[Spatial object tracking data]
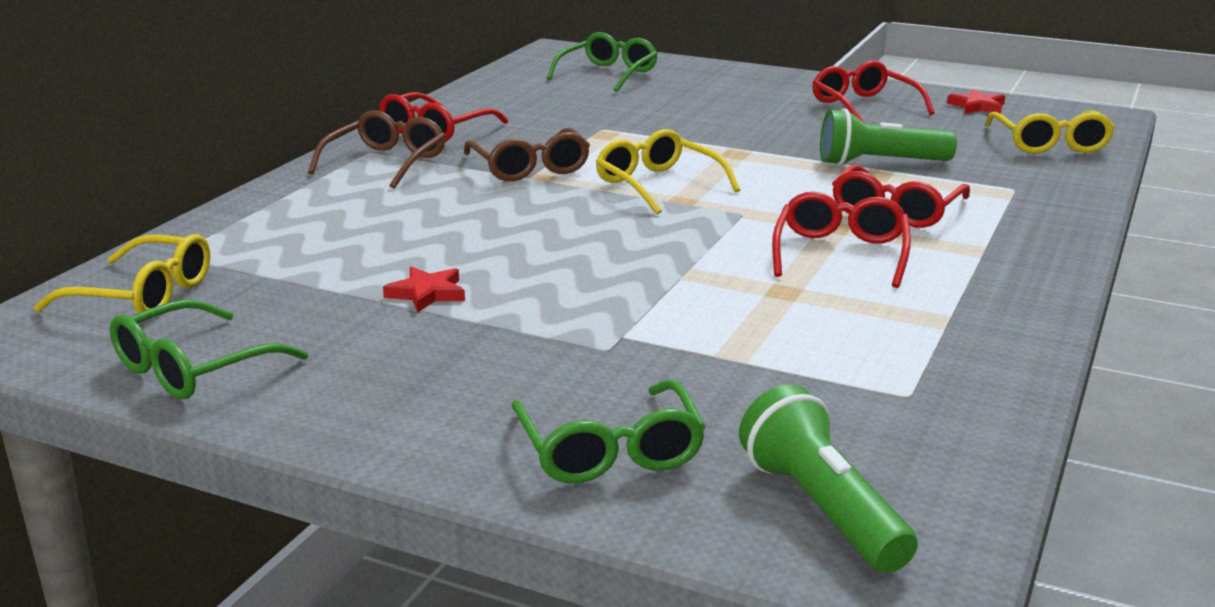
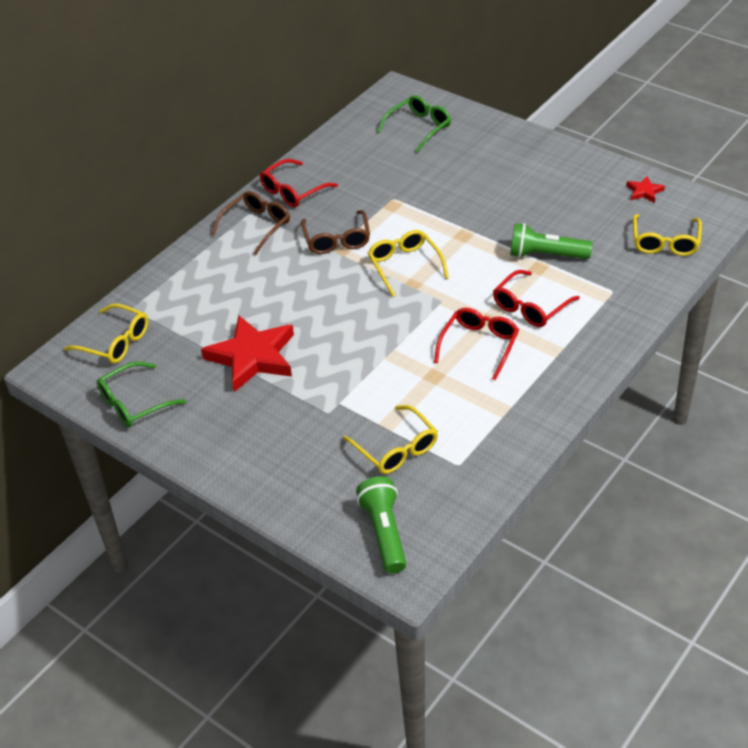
camera: 15 degrees right, 20 degrees up
red star [383,267,465,313] -> red star [201,315,294,392], size x2.26
green glasses [511,380,706,483] -> none
red glasses [813,61,934,123] -> none
none -> yellow glasses [343,405,438,474]

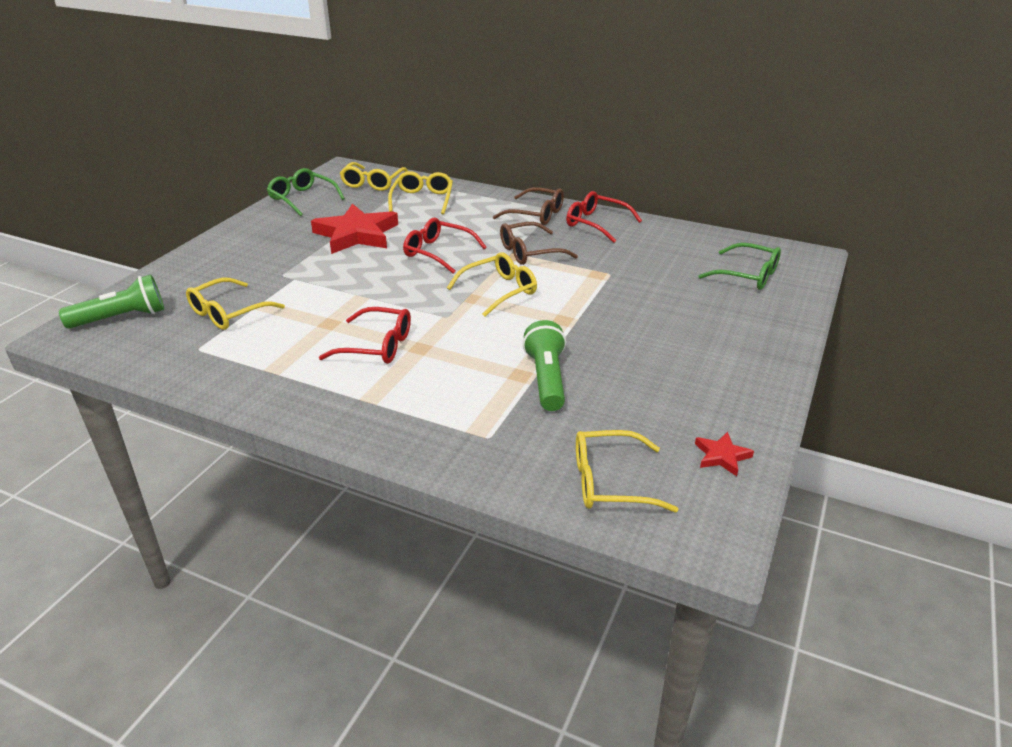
camera: 75 degrees right, 10 degrees down
red glasses [493,270,580,327] -> red glasses moved to [403,218,487,274]
none -> yellow glasses [388,171,453,215]

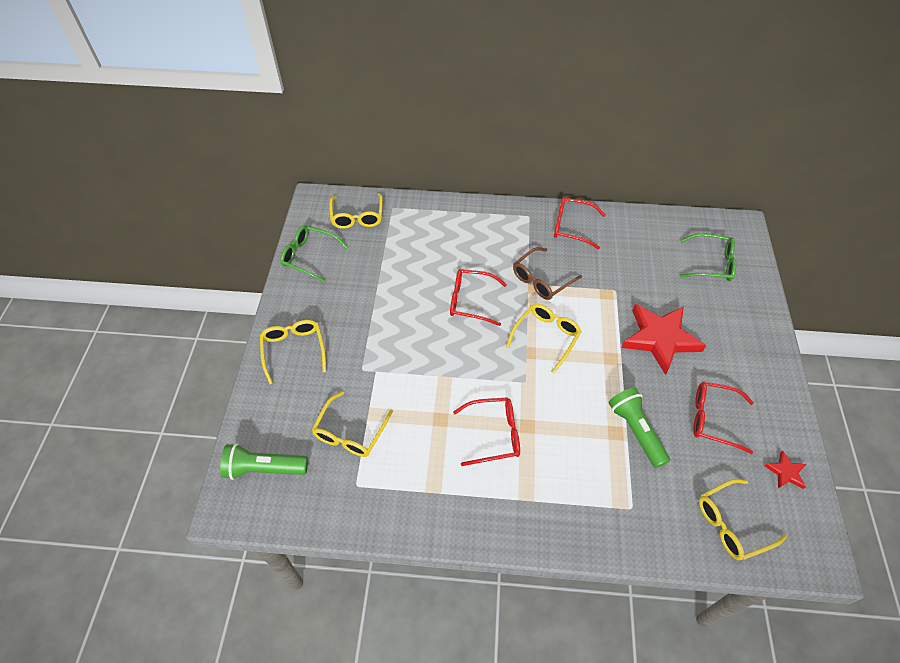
camera: 20 degrees left, 20 degrees up
green flashlight [59,275,164,329] -> green flashlight turned 135 degrees counterclockwise [220,443,308,480]
red star [311,204,398,254] -> red star moved to [622,304,706,375]
yellow glasses [388,171,453,215] -> yellow glasses moved to [260,320,326,384]
brown glasses [493,187,564,225] -> none
none -> red glasses [693,381,754,454]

■ **Problem description**
Using the records above, copy every line that has the word "degrees" in it.

■ **Task response**
camera: 15 degrees right, 20 degrees up
camera: 75 degrees right, 10 degrees down
camera: 20 degrees left, 20 degrees up
green flashlight [59,275,164,329] -> green flashlight turned 135 degrees counterclockwise [220,443,308,480]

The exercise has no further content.